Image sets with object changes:
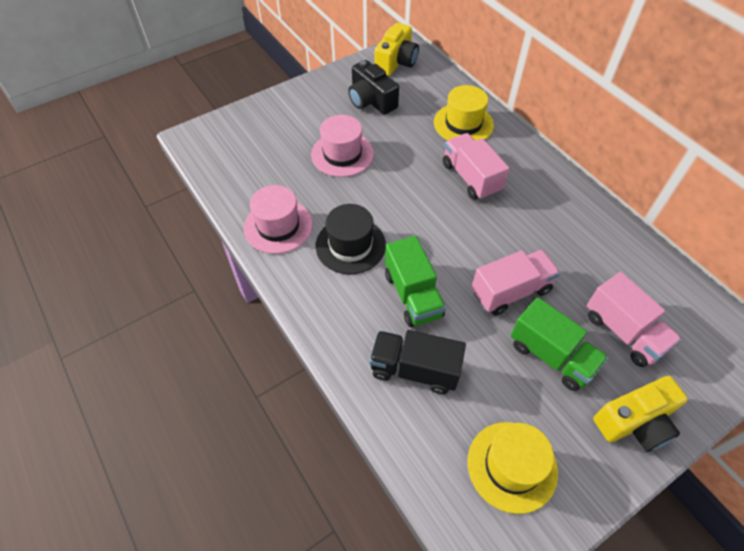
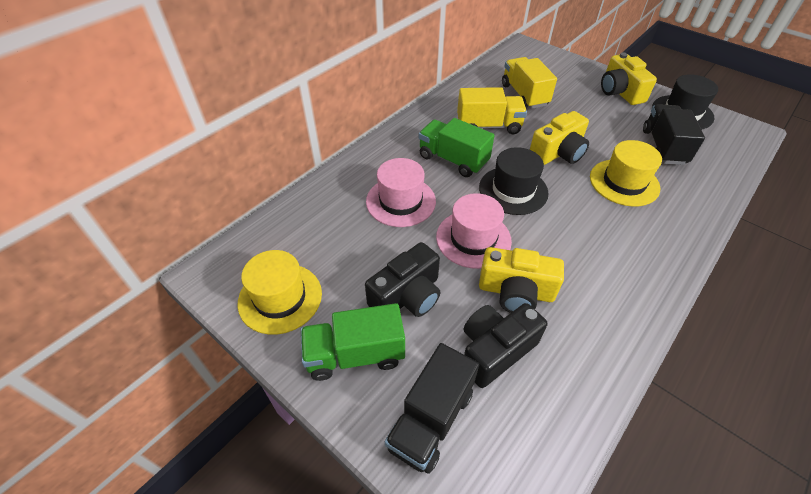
black camera: 1 -> 2
black hat: 1 -> 2
black truck: 1 -> 2
pink truck: 3 -> 0
yellow camera: 2 -> 3
yellow truck: 0 -> 2

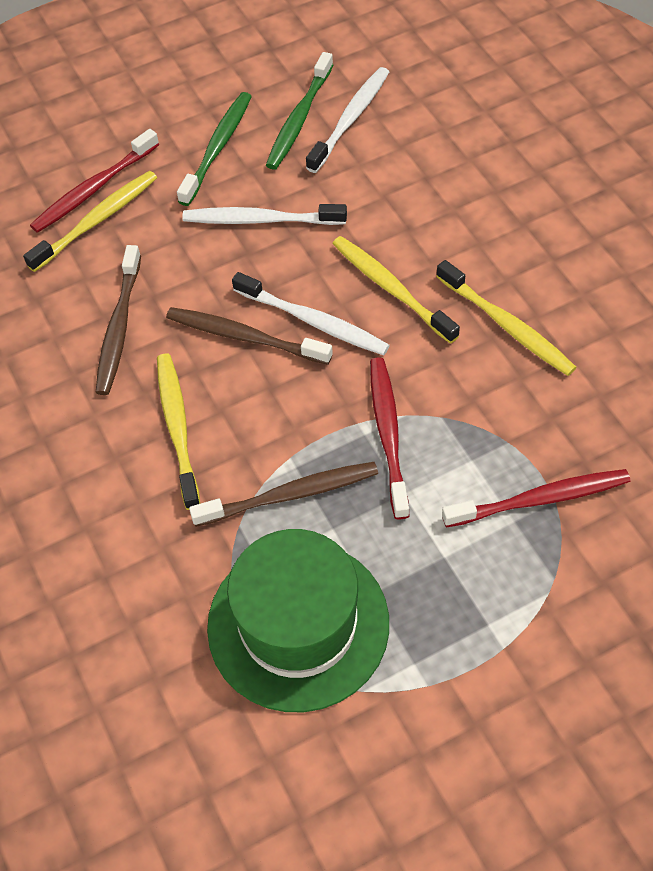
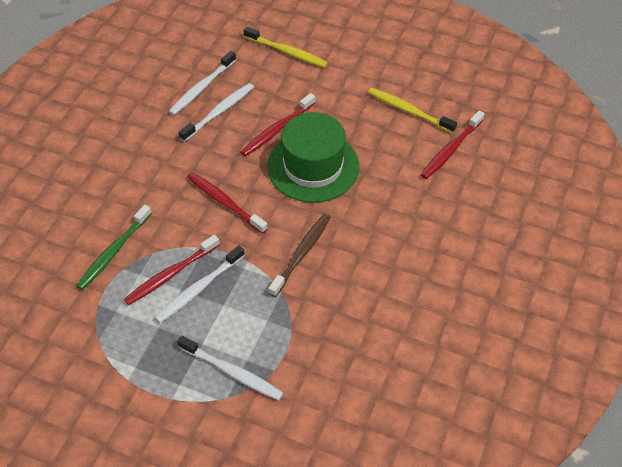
brown toothbrush: 3 -> 1
green toothbrush: 2 -> 1
red toothbrush: 3 -> 4
white toothbrush: 3 -> 4
yellow toothbrush: 4 -> 2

• EXERCISE DIRECTIONS
Provide the number of lines in the entries above on which the string "truck" is found, and no other text.

• SOLUTION FOR THIS PROBLEM
3